#### Image comparison data
....

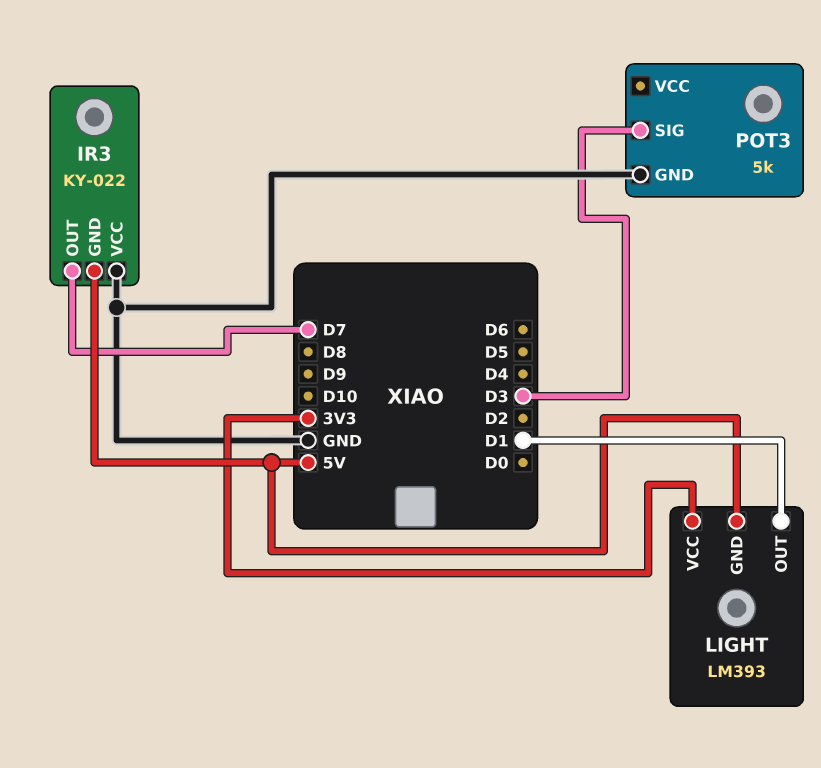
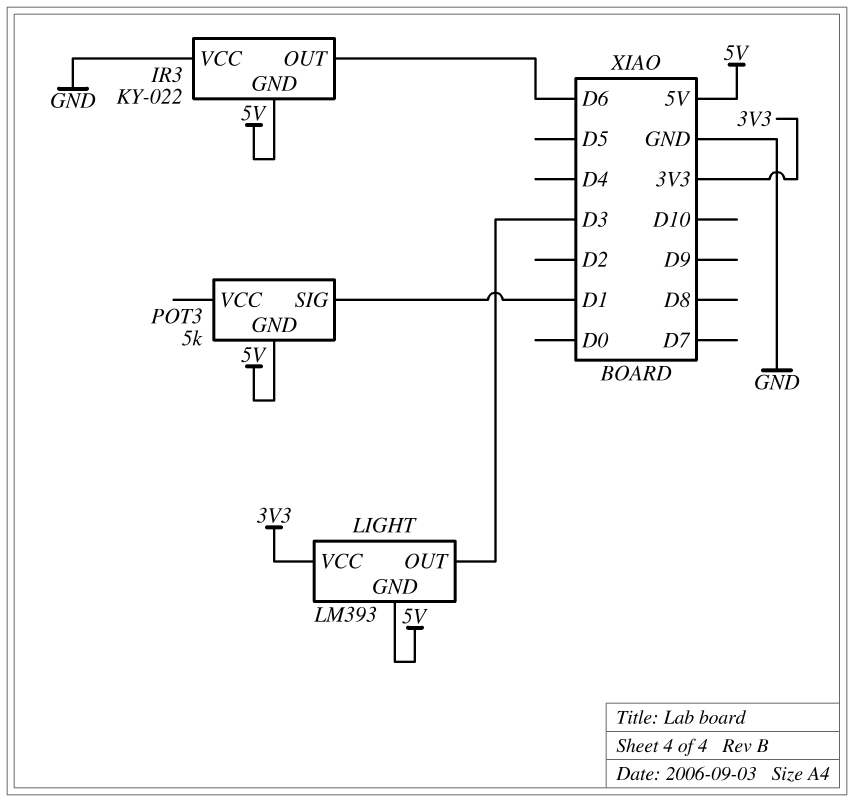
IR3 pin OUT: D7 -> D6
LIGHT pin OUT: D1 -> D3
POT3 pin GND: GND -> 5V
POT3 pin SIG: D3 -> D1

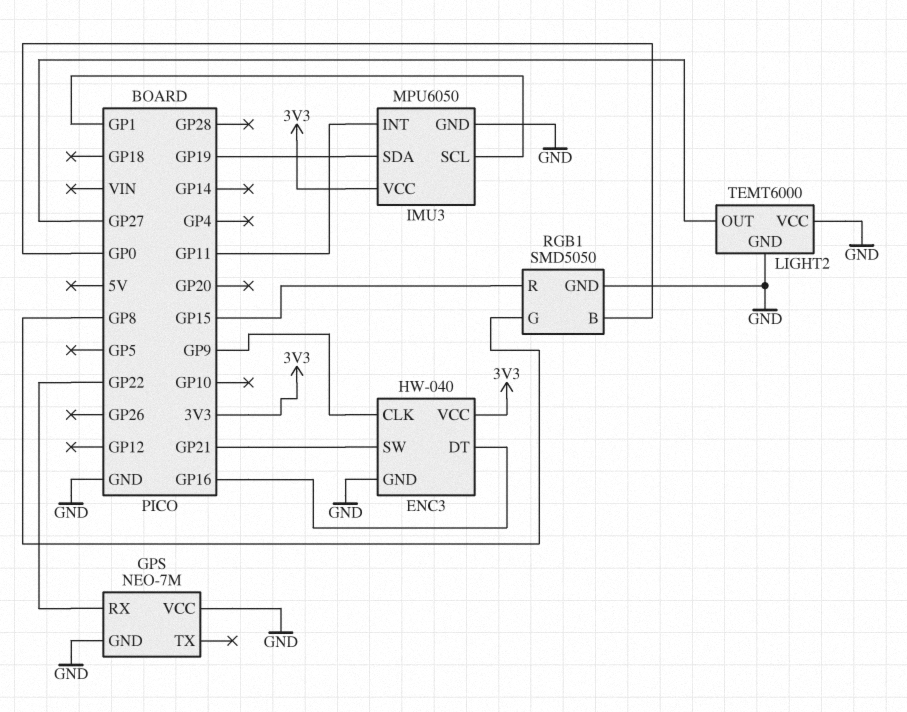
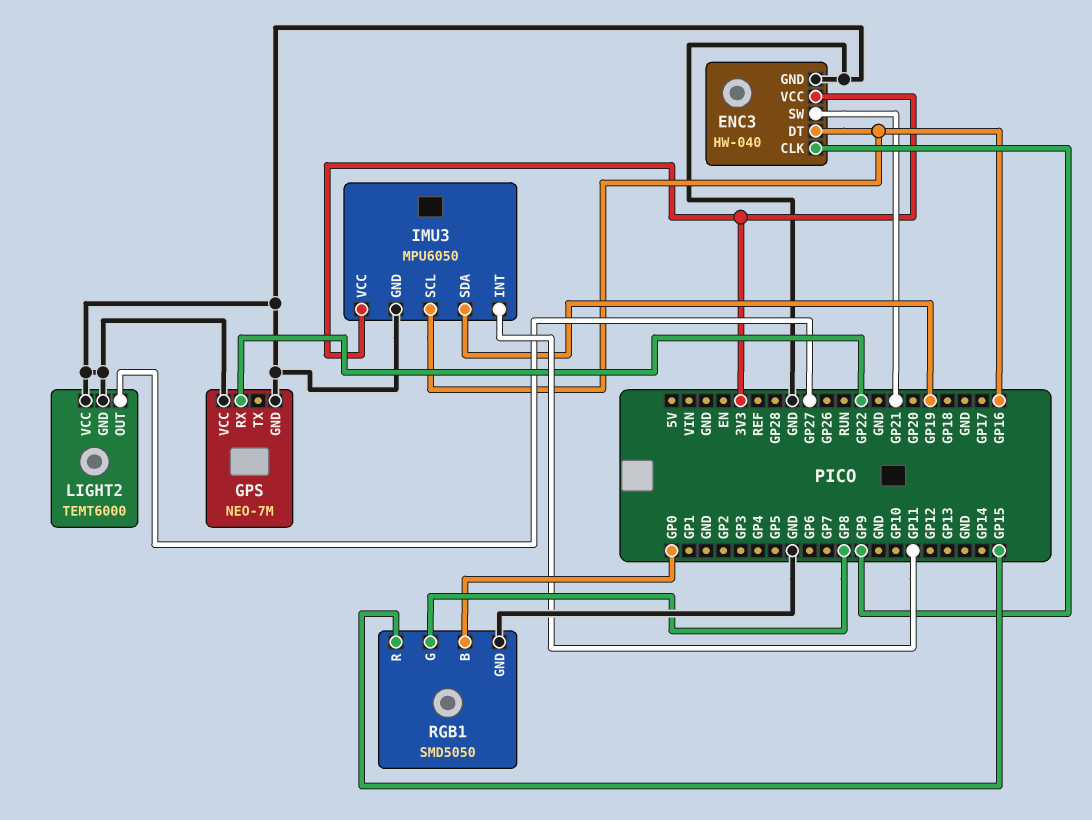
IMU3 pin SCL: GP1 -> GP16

....

#### Problem details
Start with the line holding "POT3 pin GND: GND -> 5V" and repeat exactly every line through the final line of the records above, but no pictures and nothing more.

#### Result
POT3 pin GND: GND -> 5V
POT3 pin SIG: D3 -> D1

IMU3 pin SCL: GP1 -> GP16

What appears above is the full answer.